Colored shape movement records

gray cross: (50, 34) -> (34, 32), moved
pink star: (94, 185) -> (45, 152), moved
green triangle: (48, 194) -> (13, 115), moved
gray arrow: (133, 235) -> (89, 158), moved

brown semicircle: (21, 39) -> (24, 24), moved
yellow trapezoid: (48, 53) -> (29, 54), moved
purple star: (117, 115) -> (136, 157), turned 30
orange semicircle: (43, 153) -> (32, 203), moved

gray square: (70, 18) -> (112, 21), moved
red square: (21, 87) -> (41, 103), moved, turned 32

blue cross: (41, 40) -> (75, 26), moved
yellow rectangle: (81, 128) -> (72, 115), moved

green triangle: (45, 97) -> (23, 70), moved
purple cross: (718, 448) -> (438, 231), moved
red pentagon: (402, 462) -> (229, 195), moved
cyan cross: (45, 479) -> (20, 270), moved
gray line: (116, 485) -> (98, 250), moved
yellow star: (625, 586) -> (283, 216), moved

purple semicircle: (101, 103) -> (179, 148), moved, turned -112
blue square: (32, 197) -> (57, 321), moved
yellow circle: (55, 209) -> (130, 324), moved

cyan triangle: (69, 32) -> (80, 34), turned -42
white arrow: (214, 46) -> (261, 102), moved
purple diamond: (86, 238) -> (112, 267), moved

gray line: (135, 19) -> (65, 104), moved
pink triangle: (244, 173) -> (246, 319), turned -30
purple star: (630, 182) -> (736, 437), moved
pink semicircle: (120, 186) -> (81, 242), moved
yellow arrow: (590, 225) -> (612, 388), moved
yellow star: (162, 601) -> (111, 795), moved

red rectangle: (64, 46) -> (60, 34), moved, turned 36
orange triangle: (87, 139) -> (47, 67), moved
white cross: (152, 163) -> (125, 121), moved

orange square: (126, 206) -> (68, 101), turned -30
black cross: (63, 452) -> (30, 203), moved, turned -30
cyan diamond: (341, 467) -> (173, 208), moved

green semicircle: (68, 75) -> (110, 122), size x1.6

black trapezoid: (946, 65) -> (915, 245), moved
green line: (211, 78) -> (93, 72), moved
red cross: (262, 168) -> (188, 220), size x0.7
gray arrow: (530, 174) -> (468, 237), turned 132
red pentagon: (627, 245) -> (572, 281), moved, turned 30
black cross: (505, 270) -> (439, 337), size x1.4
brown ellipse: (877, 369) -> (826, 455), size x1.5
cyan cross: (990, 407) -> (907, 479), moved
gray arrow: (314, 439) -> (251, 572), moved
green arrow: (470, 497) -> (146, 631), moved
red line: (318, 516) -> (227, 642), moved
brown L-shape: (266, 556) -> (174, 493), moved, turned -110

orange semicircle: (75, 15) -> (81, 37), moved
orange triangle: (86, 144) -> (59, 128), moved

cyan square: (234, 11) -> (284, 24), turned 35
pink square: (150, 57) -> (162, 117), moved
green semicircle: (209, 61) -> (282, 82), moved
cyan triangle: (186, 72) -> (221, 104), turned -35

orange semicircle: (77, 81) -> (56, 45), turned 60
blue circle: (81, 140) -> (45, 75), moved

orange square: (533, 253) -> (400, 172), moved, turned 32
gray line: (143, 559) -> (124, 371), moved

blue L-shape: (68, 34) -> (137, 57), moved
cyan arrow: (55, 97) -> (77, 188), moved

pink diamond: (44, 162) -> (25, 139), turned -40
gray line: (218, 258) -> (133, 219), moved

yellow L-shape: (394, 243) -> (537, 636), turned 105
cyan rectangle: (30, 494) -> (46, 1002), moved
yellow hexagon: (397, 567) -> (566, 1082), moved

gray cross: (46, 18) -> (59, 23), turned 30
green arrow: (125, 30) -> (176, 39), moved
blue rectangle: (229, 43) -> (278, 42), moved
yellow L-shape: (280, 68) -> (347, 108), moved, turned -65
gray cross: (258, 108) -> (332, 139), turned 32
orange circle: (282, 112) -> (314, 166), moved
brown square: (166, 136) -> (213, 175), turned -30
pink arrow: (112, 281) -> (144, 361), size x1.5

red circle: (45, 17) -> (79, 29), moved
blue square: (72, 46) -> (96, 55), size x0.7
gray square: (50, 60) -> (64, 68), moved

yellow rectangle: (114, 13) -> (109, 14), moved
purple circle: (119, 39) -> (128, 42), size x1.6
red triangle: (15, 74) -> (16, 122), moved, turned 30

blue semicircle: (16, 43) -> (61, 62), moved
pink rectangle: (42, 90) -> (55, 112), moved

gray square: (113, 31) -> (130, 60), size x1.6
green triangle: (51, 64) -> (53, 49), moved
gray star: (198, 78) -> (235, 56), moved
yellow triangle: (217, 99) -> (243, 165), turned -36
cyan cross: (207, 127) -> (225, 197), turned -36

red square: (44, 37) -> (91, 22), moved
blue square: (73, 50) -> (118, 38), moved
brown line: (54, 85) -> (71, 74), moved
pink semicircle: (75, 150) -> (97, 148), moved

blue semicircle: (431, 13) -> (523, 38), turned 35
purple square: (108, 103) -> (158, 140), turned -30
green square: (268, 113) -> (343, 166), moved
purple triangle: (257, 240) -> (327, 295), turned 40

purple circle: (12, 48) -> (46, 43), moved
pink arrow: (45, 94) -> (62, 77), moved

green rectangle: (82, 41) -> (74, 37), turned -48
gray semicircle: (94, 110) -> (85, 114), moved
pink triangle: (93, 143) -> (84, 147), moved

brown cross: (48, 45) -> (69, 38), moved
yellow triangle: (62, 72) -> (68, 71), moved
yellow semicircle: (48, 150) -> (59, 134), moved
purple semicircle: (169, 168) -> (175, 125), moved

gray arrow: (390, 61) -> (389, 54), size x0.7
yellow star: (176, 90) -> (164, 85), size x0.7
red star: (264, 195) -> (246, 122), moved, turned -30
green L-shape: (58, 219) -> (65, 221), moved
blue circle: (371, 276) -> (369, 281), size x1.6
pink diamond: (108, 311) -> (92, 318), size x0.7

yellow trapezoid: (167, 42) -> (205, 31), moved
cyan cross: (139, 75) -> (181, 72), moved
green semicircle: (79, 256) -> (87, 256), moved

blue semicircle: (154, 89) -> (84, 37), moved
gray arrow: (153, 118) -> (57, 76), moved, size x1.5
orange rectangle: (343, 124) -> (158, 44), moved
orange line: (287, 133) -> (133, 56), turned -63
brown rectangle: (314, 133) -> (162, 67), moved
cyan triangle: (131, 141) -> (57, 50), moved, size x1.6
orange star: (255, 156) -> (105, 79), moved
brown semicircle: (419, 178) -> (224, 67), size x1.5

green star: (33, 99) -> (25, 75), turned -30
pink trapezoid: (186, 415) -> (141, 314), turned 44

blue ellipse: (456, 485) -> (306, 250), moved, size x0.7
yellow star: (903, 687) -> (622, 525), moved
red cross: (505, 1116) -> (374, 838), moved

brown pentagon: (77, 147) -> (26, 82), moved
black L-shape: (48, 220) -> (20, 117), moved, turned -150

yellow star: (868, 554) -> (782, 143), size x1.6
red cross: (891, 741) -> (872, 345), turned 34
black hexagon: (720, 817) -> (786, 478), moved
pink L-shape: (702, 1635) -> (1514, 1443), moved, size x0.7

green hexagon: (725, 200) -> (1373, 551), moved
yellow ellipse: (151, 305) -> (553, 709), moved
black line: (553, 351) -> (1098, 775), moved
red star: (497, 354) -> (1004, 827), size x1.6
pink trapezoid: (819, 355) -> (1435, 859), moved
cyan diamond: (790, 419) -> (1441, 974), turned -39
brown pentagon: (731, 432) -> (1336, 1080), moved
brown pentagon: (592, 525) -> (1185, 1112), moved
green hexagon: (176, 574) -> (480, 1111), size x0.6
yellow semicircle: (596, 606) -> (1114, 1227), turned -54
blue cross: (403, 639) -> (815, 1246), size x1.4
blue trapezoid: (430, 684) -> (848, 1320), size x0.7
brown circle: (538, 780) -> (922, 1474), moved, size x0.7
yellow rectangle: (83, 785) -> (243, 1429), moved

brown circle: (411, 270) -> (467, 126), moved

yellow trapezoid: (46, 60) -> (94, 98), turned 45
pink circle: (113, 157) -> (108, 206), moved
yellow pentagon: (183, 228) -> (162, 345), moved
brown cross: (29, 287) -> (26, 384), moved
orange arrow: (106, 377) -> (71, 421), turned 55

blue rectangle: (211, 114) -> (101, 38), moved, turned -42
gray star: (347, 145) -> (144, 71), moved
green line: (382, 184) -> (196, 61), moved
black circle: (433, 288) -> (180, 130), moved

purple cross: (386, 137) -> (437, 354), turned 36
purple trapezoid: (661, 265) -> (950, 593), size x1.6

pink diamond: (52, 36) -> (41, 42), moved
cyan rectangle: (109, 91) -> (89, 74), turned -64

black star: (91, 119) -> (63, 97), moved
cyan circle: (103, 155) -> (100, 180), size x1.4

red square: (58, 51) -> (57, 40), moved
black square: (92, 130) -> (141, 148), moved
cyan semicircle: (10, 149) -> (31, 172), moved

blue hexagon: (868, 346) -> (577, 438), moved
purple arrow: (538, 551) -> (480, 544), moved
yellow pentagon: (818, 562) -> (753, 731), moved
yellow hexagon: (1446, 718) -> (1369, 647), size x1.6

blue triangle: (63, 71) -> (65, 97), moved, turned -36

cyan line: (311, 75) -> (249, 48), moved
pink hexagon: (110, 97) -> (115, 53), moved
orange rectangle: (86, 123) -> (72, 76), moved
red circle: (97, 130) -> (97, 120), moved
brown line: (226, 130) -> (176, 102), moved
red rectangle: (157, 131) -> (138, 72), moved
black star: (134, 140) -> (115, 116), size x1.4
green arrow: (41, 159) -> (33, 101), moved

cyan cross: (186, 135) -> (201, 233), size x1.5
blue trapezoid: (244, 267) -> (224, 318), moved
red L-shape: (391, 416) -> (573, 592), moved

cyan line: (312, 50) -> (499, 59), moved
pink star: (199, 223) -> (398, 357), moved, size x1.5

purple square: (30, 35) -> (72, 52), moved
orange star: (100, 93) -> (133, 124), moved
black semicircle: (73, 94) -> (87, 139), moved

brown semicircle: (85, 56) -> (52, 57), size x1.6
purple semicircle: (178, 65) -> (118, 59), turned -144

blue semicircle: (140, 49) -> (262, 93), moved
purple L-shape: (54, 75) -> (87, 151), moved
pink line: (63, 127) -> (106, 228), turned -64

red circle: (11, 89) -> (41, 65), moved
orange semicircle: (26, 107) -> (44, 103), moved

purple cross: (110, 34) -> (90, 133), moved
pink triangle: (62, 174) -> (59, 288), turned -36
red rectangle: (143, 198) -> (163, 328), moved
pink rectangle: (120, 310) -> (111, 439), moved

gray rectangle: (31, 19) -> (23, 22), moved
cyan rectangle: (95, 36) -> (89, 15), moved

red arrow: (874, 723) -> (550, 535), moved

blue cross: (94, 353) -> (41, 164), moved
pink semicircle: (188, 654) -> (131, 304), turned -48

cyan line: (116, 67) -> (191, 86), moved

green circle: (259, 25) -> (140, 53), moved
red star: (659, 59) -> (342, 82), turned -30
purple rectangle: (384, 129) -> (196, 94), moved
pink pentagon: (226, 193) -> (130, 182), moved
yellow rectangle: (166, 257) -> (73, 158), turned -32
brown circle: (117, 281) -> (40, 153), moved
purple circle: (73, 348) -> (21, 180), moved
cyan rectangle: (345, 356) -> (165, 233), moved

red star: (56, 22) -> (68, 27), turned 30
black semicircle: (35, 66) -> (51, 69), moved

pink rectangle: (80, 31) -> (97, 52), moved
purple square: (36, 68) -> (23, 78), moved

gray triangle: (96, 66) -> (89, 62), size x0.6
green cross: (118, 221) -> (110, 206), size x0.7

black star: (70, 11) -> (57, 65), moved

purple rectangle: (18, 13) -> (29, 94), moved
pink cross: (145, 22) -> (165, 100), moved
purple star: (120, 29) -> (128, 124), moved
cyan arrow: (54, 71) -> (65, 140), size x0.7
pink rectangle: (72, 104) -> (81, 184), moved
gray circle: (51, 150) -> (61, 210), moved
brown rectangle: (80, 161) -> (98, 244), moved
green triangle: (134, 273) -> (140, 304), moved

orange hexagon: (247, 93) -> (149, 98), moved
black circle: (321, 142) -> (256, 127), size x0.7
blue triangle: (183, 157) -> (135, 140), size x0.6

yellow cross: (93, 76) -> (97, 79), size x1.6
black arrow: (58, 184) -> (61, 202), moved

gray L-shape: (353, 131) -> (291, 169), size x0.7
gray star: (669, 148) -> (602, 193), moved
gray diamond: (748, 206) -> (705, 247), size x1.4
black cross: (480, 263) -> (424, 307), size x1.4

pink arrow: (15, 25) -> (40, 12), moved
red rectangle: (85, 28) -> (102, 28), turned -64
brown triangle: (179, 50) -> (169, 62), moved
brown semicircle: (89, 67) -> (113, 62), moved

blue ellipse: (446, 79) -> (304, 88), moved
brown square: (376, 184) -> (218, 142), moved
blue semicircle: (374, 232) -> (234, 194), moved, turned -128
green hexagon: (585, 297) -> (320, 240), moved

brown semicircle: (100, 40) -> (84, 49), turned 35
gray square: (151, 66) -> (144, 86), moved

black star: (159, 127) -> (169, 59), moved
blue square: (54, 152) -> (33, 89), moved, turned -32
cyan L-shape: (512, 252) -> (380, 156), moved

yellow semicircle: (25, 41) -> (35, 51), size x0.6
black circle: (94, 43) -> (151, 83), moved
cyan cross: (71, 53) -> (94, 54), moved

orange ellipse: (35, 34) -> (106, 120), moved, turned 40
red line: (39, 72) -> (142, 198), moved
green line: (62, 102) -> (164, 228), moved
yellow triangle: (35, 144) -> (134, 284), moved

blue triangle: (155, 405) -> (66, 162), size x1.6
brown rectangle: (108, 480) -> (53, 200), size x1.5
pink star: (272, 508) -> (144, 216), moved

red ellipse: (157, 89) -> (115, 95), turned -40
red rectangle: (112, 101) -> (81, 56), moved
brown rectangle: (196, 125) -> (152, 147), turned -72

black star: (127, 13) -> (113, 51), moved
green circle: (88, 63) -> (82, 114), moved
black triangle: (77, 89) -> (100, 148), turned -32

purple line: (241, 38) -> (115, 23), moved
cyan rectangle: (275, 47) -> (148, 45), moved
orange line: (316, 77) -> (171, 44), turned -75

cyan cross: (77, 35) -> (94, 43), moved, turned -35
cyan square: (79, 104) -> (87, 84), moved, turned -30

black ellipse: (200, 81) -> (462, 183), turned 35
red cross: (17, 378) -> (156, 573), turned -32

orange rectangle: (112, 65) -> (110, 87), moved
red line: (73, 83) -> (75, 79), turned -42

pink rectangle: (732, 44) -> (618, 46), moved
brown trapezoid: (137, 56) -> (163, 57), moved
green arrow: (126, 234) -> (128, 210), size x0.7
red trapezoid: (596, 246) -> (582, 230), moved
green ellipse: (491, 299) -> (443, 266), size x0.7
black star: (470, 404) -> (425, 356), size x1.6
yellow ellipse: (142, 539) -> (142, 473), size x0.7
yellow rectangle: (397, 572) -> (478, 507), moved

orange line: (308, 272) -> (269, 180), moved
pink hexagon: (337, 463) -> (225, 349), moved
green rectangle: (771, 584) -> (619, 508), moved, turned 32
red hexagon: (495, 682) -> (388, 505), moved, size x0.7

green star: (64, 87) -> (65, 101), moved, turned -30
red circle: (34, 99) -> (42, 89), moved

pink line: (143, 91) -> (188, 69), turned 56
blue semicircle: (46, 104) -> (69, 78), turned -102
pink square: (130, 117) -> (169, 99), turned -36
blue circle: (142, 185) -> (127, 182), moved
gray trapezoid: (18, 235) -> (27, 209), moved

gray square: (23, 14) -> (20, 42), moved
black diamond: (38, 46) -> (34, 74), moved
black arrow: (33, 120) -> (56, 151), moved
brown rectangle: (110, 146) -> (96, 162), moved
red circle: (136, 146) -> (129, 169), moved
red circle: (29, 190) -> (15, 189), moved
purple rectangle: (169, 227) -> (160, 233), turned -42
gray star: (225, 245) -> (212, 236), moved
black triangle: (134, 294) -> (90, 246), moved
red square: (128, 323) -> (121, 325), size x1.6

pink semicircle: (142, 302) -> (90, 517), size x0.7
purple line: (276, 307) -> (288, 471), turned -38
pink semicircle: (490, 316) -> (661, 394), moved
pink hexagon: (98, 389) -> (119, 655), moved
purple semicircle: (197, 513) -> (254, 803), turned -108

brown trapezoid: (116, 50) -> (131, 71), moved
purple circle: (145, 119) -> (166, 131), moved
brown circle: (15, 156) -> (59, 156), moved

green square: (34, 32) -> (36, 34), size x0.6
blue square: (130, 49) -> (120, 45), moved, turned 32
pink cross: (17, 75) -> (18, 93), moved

## Your task:
Your task is to find every line above containing the word "white" and copy it.

## Solution to the exercise:
white arrow: (214, 46) -> (261, 102), moved
white cross: (152, 163) -> (125, 121), moved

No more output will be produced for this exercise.